== Segment start ==

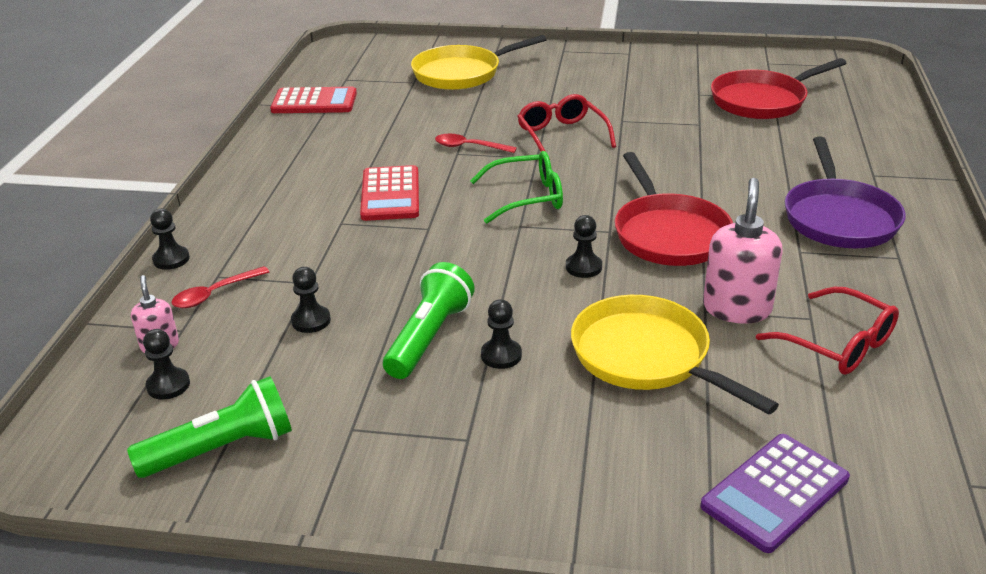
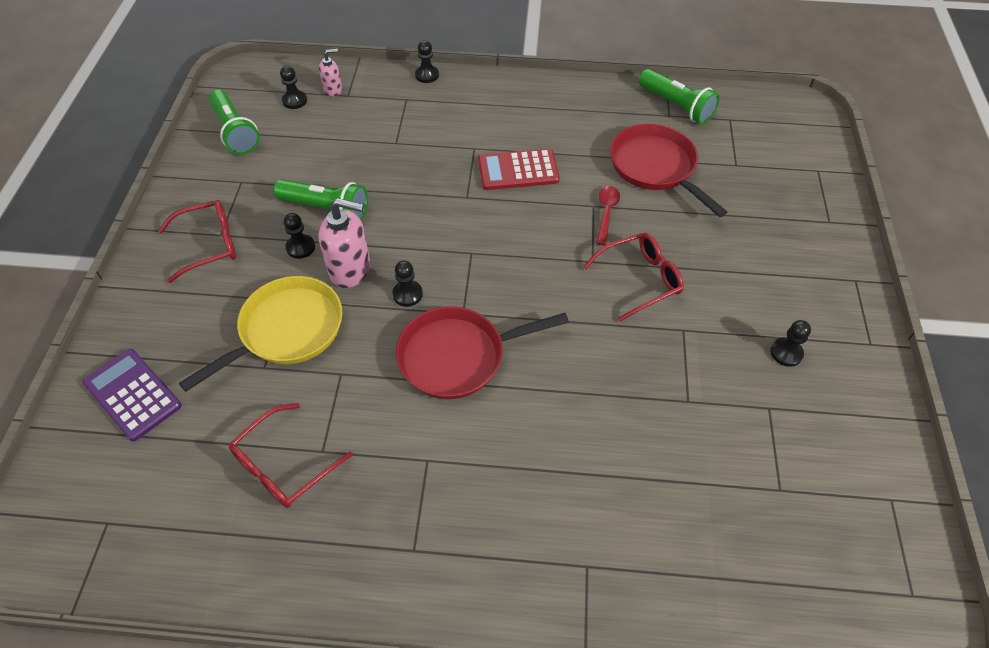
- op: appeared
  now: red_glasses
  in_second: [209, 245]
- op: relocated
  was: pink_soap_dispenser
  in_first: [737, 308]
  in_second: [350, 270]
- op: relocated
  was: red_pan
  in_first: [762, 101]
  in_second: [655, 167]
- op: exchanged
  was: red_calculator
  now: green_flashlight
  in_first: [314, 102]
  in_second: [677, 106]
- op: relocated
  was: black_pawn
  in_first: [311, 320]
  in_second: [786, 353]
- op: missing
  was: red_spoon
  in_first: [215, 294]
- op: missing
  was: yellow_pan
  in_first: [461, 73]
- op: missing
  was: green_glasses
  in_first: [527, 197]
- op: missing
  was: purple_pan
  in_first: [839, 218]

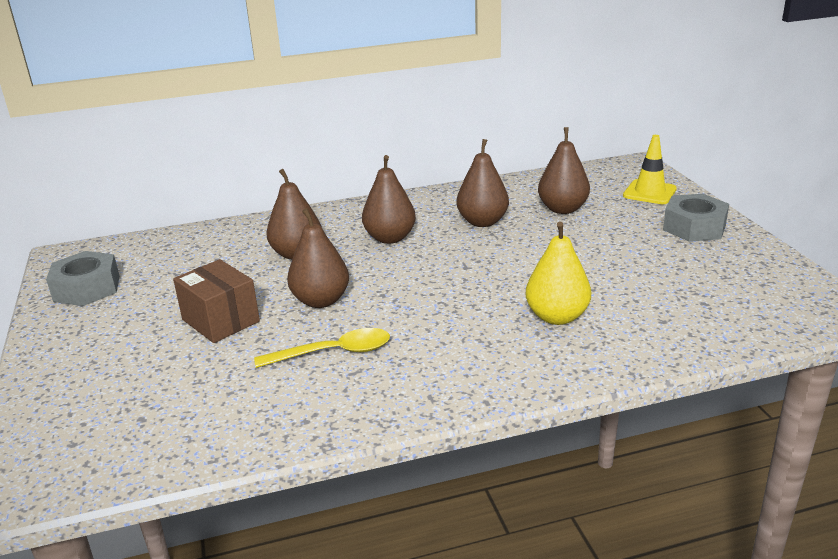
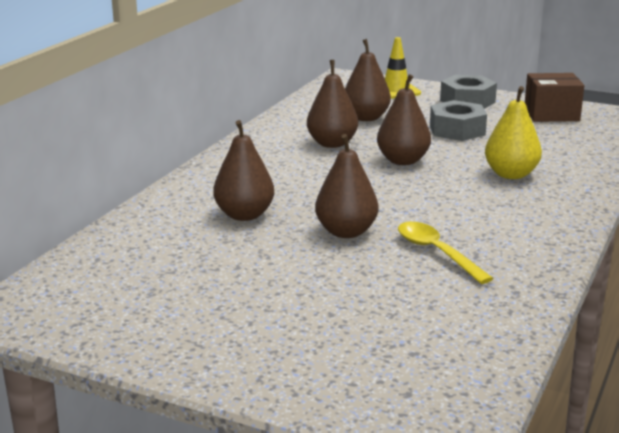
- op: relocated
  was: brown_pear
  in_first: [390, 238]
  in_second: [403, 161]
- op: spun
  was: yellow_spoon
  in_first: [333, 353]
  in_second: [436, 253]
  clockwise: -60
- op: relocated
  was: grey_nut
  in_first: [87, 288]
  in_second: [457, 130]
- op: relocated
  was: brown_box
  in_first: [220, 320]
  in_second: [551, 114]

== Segment end ==
== Segment start ==

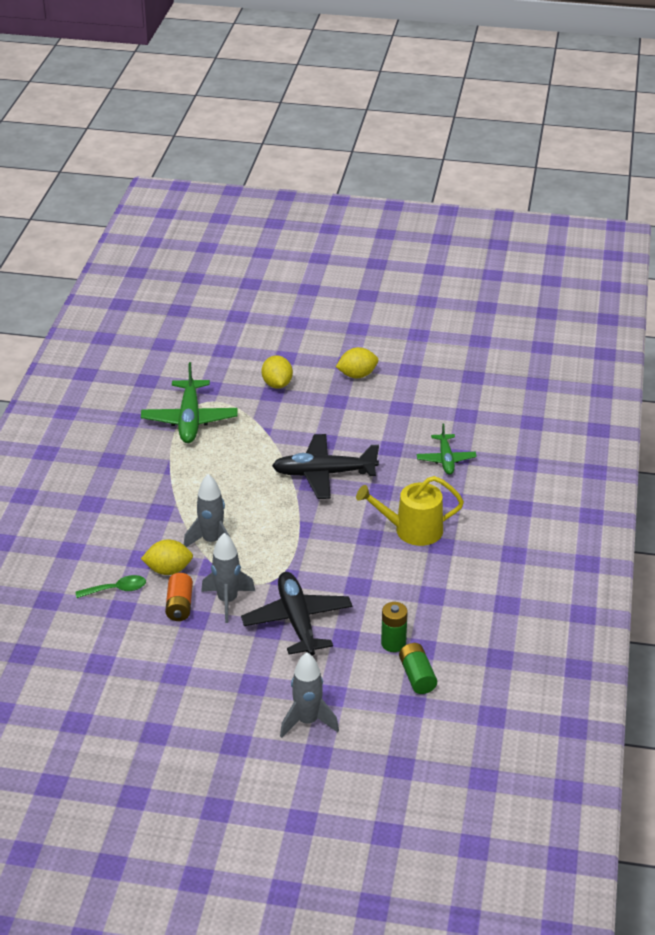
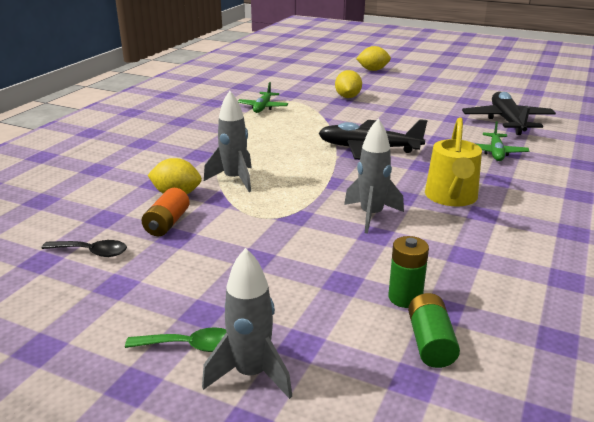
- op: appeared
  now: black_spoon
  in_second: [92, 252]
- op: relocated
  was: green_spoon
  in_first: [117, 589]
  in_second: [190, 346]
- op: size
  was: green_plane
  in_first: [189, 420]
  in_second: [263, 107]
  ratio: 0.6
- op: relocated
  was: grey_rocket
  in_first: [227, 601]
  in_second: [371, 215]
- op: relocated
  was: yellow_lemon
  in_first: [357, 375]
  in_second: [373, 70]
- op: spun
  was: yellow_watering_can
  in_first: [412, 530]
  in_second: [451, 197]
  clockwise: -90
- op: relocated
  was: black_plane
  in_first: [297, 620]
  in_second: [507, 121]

== Segment end ==
== Segment start ==

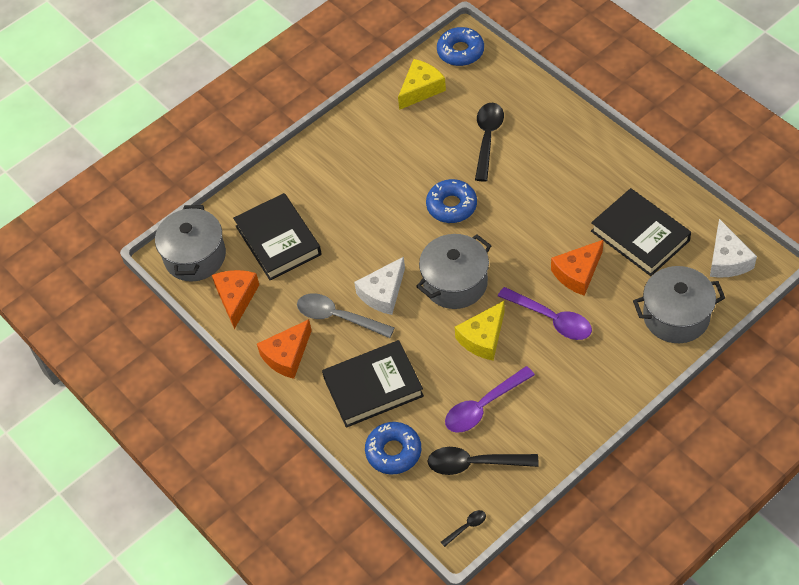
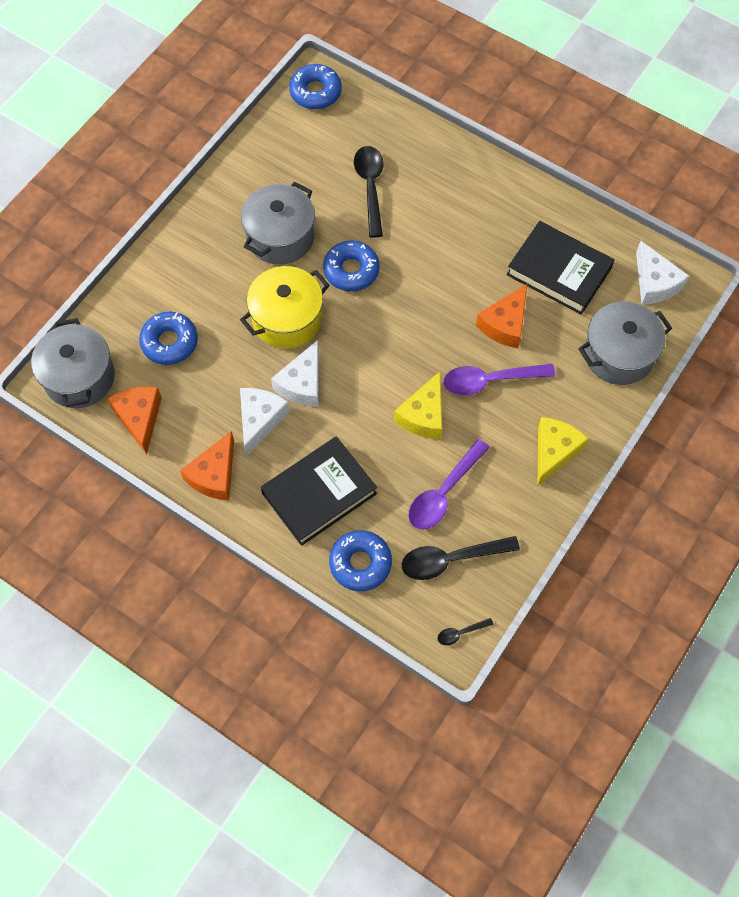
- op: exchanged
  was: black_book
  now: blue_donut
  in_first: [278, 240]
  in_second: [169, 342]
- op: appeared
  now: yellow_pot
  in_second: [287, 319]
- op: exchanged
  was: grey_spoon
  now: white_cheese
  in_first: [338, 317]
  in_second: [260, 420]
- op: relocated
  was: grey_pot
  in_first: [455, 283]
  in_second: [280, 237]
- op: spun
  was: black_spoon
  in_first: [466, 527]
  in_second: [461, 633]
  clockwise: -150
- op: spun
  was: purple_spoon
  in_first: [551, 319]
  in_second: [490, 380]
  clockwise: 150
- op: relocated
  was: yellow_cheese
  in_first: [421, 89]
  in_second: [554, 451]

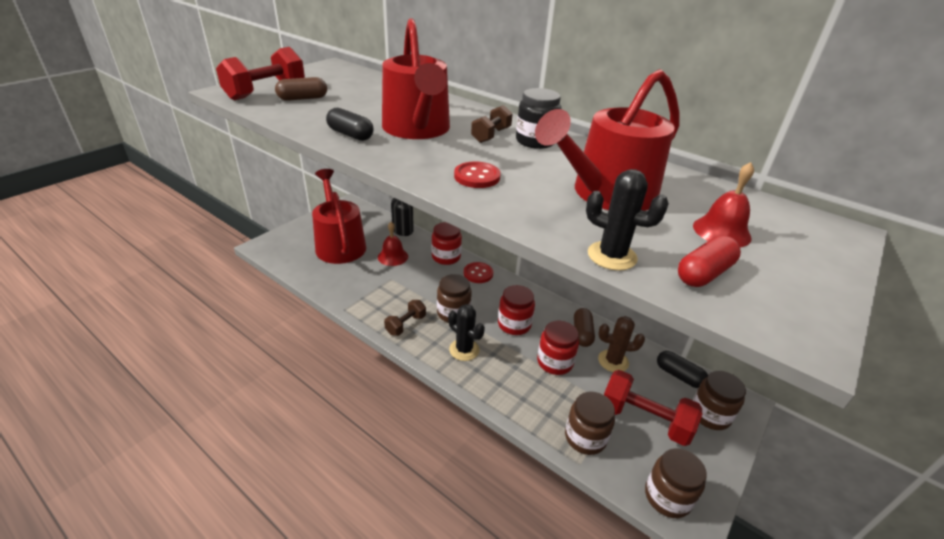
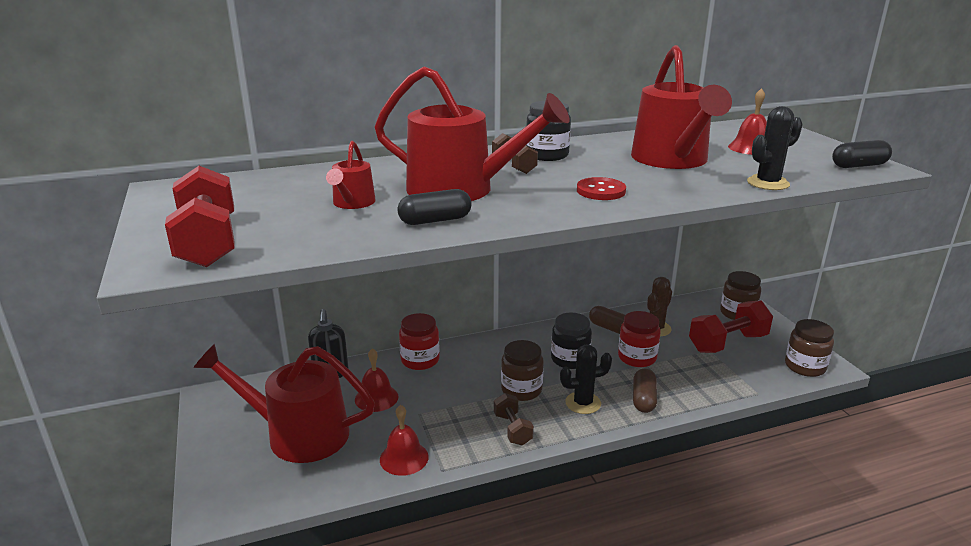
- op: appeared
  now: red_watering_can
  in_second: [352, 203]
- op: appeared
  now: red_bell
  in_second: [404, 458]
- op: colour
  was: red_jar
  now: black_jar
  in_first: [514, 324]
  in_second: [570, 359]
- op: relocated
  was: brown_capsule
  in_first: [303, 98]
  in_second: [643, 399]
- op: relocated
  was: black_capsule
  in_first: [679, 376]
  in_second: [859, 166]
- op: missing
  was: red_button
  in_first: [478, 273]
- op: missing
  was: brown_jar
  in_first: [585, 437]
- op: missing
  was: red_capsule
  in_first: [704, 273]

== Segment end ==

What is expected: In the material above, one part opens with the line containing "in_first: [311, 320]" and closes with the line containing "in_second: [551, 114]". Write out that part exactly and skip its pictures.

Response area:
  in_first: [311, 320]
  in_second: [786, 353]
- op: missing
  was: red_spoon
  in_first: [215, 294]
- op: missing
  was: yellow_pan
  in_first: [461, 73]
- op: missing
  was: green_glasses
  in_first: [527, 197]
- op: missing
  was: purple_pan
  in_first: [839, 218]

- op: relocated
  was: brown_pear
  in_first: [390, 238]
  in_second: [403, 161]
- op: spun
  was: yellow_spoon
  in_first: [333, 353]
  in_second: [436, 253]
  clockwise: -60
- op: relocated
  was: grey_nut
  in_first: [87, 288]
  in_second: [457, 130]
- op: relocated
  was: brown_box
  in_first: [220, 320]
  in_second: [551, 114]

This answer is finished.